Data to process
********

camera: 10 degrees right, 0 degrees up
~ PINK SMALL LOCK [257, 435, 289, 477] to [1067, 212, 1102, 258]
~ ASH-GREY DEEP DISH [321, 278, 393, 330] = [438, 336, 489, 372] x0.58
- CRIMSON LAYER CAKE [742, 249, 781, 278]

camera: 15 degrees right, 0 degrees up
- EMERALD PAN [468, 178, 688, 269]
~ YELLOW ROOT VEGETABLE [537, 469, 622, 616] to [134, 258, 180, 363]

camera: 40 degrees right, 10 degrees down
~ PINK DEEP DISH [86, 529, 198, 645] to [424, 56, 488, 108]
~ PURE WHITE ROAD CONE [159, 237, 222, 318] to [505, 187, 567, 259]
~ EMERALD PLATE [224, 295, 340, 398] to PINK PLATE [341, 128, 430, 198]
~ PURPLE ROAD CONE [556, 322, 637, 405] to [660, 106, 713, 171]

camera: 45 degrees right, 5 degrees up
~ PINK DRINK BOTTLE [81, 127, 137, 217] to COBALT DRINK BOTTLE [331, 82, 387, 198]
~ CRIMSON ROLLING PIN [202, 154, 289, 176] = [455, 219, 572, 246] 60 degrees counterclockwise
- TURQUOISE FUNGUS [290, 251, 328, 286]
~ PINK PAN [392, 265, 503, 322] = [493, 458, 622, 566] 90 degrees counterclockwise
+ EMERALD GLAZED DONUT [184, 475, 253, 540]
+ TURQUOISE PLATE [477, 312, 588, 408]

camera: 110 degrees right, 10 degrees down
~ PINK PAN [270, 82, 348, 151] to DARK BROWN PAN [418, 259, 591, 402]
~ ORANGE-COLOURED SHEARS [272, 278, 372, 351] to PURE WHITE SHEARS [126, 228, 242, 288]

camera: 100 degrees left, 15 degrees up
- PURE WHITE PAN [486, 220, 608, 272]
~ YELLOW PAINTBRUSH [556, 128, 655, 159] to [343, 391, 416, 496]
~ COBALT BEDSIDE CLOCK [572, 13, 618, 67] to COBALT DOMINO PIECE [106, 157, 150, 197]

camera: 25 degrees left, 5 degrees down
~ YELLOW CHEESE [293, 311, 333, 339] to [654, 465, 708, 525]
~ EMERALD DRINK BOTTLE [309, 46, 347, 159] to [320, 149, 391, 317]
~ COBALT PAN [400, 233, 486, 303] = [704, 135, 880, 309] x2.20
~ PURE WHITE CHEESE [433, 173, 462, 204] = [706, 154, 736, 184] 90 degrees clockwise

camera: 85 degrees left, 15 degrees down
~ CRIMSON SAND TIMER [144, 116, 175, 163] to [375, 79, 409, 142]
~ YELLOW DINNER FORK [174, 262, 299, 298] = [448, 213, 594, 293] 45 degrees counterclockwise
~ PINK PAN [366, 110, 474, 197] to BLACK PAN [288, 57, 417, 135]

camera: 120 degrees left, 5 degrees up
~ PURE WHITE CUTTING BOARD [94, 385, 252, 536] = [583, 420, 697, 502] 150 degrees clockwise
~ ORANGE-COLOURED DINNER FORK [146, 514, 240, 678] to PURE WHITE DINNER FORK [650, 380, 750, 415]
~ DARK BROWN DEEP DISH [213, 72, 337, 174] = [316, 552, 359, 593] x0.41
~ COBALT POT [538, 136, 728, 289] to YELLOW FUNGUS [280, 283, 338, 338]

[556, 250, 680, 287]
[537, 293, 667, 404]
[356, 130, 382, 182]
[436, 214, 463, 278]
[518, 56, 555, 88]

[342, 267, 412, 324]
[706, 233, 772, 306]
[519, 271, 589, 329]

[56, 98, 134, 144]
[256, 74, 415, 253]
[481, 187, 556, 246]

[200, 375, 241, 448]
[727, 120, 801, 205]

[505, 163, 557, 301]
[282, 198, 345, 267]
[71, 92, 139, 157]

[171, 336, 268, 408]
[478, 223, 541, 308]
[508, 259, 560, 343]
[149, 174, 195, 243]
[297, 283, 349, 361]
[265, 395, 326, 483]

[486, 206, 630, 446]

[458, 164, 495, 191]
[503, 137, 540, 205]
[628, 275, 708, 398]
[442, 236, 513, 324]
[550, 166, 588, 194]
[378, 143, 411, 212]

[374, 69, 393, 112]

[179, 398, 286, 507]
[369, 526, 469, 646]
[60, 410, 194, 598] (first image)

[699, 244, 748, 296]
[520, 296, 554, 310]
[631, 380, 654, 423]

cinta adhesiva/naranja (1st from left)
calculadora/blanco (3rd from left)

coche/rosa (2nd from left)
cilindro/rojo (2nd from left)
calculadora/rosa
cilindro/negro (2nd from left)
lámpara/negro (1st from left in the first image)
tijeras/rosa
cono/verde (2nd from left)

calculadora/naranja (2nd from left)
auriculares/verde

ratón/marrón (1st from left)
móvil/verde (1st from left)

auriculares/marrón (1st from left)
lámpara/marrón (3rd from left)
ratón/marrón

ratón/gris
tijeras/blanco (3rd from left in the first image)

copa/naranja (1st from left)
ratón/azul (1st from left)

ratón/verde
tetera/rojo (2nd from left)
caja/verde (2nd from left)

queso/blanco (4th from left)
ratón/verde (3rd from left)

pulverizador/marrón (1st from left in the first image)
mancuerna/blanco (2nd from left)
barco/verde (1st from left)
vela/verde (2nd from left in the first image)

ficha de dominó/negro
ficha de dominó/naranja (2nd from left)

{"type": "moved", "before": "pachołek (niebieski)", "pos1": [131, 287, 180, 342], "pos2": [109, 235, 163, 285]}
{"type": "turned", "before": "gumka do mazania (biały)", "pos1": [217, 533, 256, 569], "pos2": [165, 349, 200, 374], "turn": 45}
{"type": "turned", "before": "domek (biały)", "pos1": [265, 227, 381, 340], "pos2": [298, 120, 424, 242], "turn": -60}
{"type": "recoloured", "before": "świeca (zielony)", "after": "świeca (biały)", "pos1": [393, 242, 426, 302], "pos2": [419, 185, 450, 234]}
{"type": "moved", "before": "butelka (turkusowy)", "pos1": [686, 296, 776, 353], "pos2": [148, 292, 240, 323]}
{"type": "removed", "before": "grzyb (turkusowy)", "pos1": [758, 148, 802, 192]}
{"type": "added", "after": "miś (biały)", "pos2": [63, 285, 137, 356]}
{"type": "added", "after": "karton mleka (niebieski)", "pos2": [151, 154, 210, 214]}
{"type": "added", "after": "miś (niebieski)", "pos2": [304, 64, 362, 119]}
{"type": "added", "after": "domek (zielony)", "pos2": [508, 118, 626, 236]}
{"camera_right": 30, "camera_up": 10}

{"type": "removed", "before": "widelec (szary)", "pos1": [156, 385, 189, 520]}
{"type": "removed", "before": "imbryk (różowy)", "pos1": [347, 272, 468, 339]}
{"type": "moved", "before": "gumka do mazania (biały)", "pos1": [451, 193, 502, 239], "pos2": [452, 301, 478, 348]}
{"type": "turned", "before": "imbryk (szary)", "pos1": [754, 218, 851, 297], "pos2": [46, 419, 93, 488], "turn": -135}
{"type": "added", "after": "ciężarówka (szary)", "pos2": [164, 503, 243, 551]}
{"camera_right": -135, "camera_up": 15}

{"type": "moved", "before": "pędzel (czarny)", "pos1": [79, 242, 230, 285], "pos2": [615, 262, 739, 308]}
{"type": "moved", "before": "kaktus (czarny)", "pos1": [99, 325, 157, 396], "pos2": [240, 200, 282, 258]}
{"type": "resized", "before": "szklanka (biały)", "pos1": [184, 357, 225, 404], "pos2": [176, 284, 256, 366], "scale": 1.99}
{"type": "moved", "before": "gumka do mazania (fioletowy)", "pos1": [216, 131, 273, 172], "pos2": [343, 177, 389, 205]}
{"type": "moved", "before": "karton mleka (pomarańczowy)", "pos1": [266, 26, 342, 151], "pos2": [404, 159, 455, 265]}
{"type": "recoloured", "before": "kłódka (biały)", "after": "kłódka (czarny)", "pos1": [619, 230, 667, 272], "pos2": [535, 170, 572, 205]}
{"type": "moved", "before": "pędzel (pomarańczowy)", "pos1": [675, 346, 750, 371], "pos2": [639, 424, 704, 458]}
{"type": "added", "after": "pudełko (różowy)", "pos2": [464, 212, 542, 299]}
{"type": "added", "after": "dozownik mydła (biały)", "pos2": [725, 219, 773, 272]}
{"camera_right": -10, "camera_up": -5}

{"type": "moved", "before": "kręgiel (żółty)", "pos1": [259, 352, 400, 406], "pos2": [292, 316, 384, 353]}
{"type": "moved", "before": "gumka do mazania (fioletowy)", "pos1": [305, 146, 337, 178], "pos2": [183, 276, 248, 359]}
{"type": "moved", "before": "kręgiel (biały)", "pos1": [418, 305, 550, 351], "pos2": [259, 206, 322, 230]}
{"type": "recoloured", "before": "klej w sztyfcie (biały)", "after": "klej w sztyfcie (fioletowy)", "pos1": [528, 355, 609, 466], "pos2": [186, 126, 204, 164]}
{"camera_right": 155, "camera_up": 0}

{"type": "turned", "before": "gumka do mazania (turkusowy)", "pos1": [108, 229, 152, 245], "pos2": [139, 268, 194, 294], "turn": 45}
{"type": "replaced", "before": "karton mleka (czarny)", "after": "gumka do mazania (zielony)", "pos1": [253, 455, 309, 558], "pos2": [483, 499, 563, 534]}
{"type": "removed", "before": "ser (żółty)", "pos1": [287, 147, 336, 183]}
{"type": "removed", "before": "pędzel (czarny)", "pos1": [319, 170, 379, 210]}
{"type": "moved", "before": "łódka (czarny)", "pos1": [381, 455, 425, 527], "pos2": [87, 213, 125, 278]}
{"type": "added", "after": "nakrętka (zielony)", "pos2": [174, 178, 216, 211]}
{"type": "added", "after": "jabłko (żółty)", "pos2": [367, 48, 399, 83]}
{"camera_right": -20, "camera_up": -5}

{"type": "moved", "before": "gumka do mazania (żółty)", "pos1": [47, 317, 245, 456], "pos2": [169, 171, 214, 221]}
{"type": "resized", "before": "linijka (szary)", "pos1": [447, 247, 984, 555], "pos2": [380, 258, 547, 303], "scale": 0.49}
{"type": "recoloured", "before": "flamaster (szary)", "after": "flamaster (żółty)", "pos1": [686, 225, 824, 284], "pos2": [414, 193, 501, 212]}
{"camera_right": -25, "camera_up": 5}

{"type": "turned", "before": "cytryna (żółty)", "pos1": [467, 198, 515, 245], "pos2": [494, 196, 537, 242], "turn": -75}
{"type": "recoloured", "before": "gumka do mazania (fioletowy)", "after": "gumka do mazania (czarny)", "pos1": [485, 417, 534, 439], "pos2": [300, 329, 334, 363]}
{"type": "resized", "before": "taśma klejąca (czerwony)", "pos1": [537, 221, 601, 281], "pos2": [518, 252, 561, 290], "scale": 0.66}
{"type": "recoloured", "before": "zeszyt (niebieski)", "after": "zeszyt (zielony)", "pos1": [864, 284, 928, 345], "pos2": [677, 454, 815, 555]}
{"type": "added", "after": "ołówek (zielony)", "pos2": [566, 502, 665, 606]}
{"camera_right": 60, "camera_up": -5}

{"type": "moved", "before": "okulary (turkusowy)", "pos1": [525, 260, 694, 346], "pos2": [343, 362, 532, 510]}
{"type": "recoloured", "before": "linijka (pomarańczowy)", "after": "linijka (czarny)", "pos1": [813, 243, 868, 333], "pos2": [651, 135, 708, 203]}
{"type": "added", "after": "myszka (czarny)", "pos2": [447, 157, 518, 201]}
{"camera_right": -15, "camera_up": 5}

********

Task item
Your task for the entries above: copy exactly the span starting with the line with "[556, 250, 680, 287]" and going on through the line with "[436, 214, 463, 278]", both lines included, and nothing else.

Answer space
[556, 250, 680, 287]
[537, 293, 667, 404]
[356, 130, 382, 182]
[436, 214, 463, 278]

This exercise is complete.